Below this line is the material. Write out only its lines from the one containing "SD pin CS: D4 -> D3" through the one containing "STEPPER1 pin IN4: D0 -> TX", both kept, exactly.

[THE RECORDS Boundary: Start]

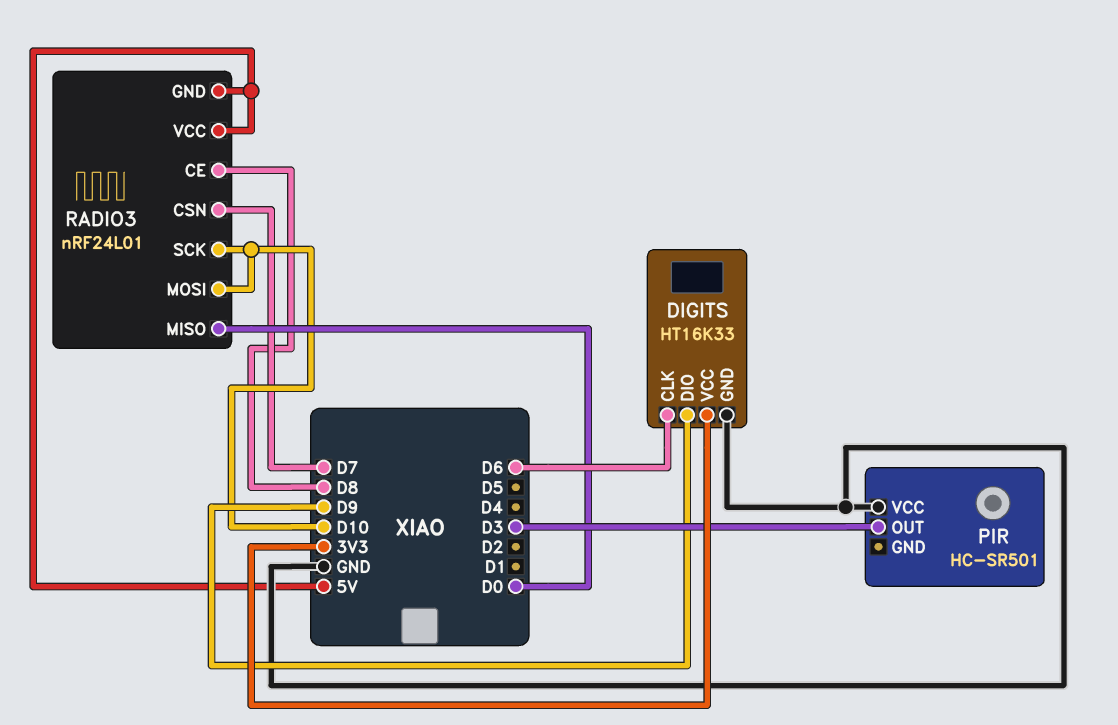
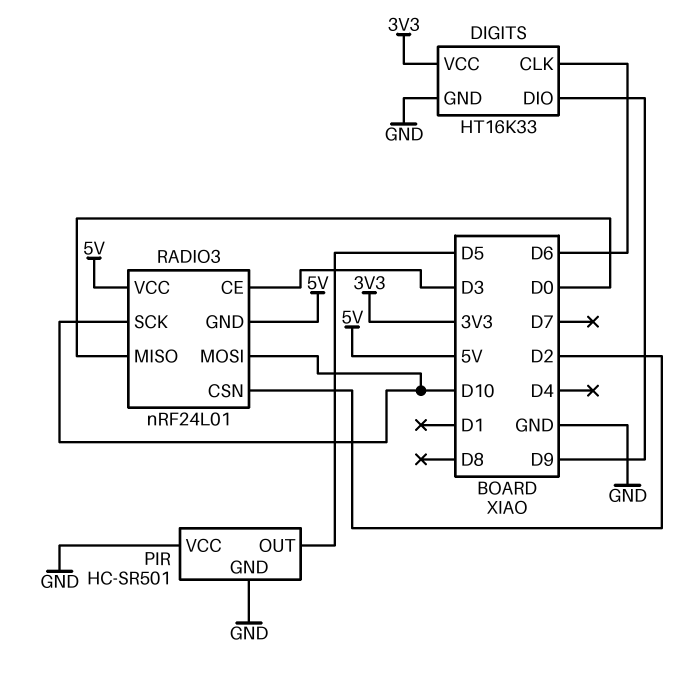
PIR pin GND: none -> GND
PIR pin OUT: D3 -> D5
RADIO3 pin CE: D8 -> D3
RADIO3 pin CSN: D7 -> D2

[THE RECORDS Boundary: End]
[THE RECORDS Boundary: Start]

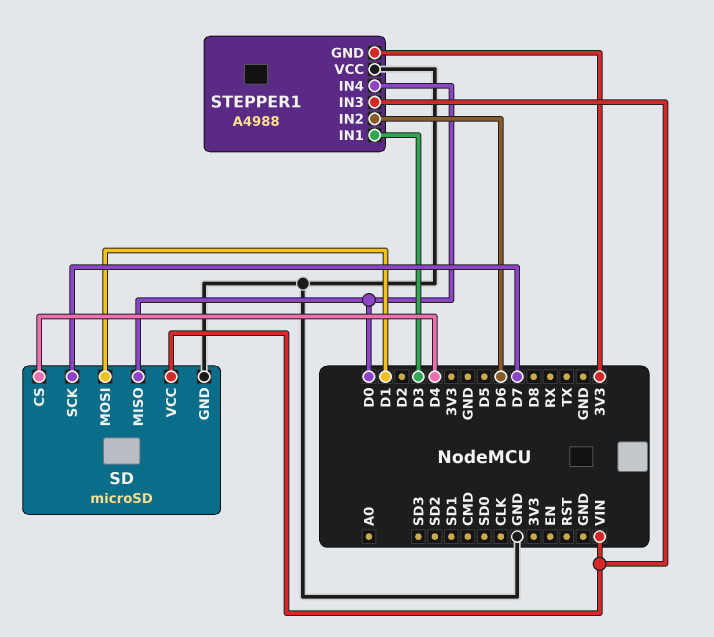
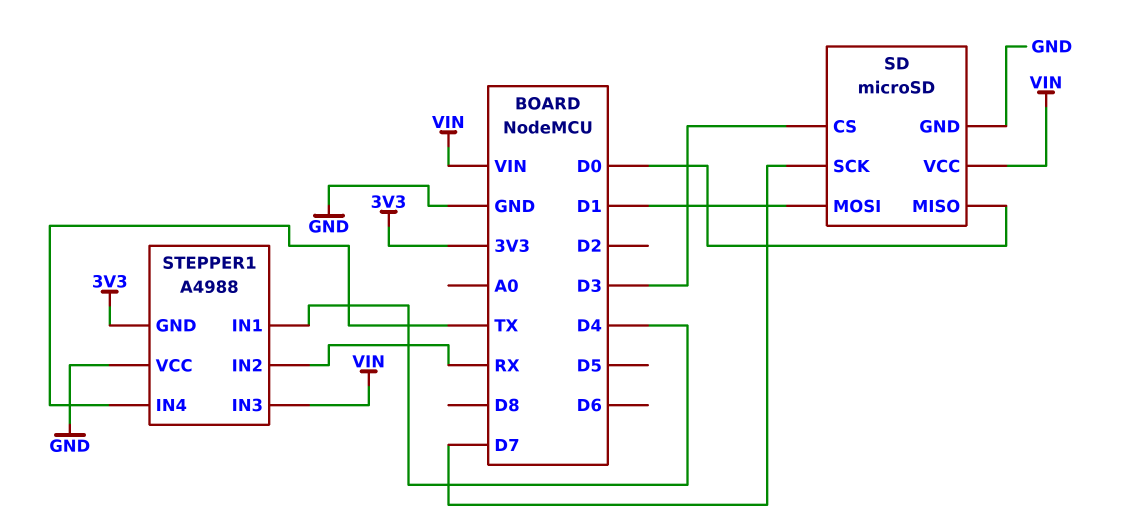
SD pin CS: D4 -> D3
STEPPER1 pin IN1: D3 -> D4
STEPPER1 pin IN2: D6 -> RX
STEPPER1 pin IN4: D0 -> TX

[THE RECORDS Boundary: End]

WRITTEN RESPONSE:
SD pin CS: D4 -> D3
STEPPER1 pin IN1: D3 -> D4
STEPPER1 pin IN2: D6 -> RX
STEPPER1 pin IN4: D0 -> TX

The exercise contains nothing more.